▶ [Source data]:
== Segment start ==

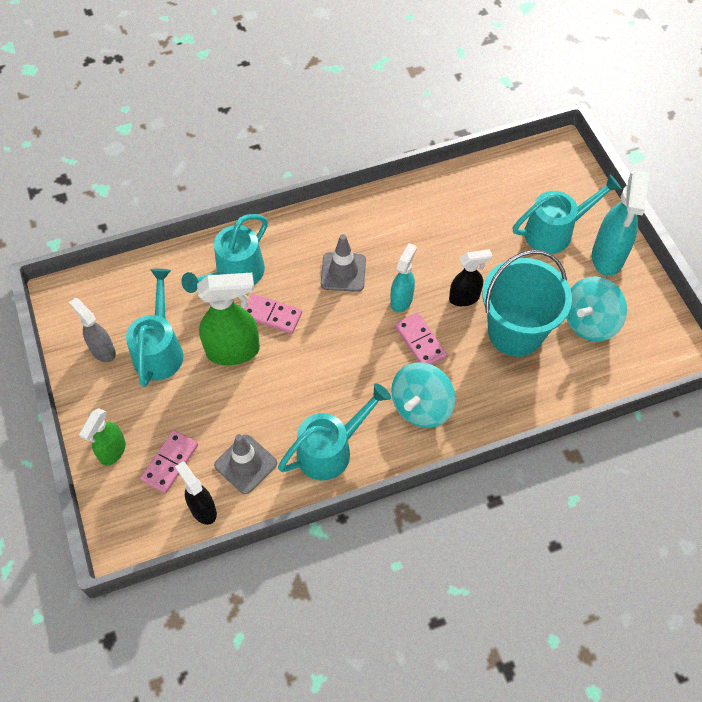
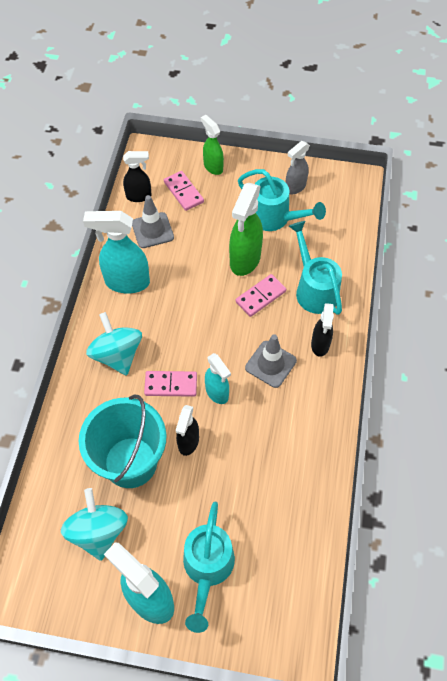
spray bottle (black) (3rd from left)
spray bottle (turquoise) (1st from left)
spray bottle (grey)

== Segment end ==
== Segment start ==

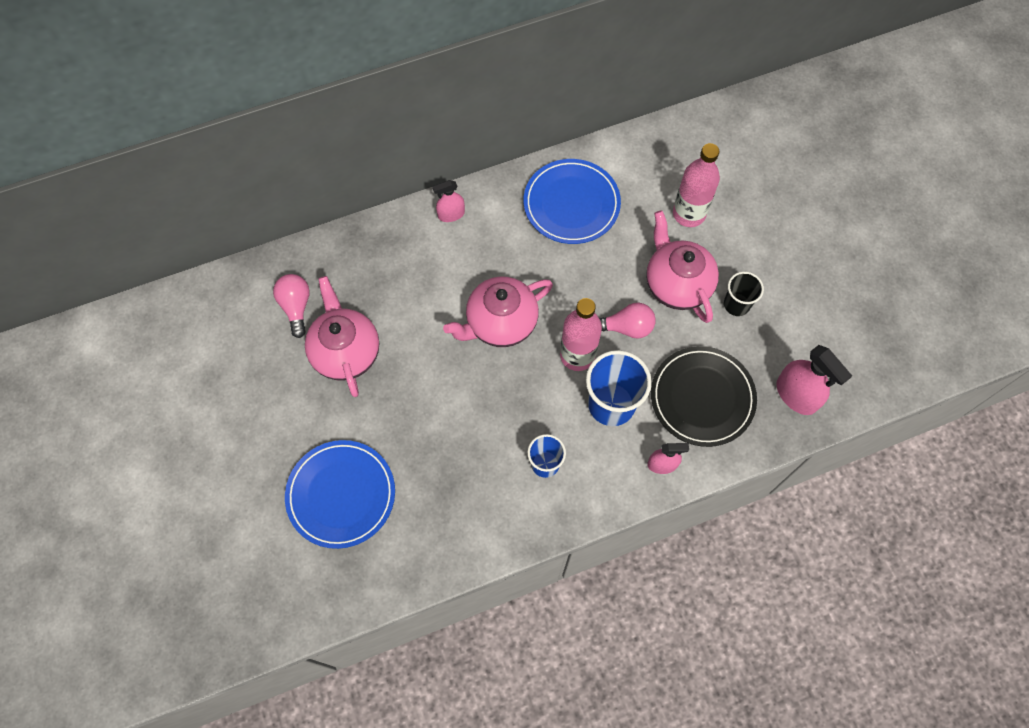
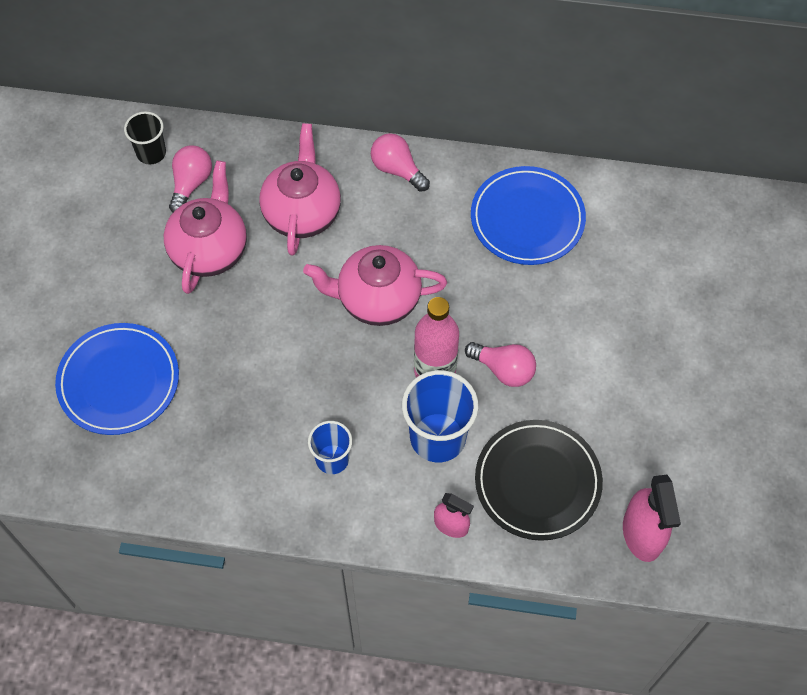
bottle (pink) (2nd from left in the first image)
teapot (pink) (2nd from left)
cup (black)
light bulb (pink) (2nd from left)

== Segment end ==

▶ [To do]: From the listing above, repeat exactly the lines starting at the line that includes "bottle (pink) (2nd" and ending at the line that includes "light bulb (pink) (2nd from left)", with nothing outside that span.

▶ [Completed task]:
bottle (pink) (2nd from left in the first image)
teapot (pink) (2nd from left)
cup (black)
light bulb (pink) (2nd from left)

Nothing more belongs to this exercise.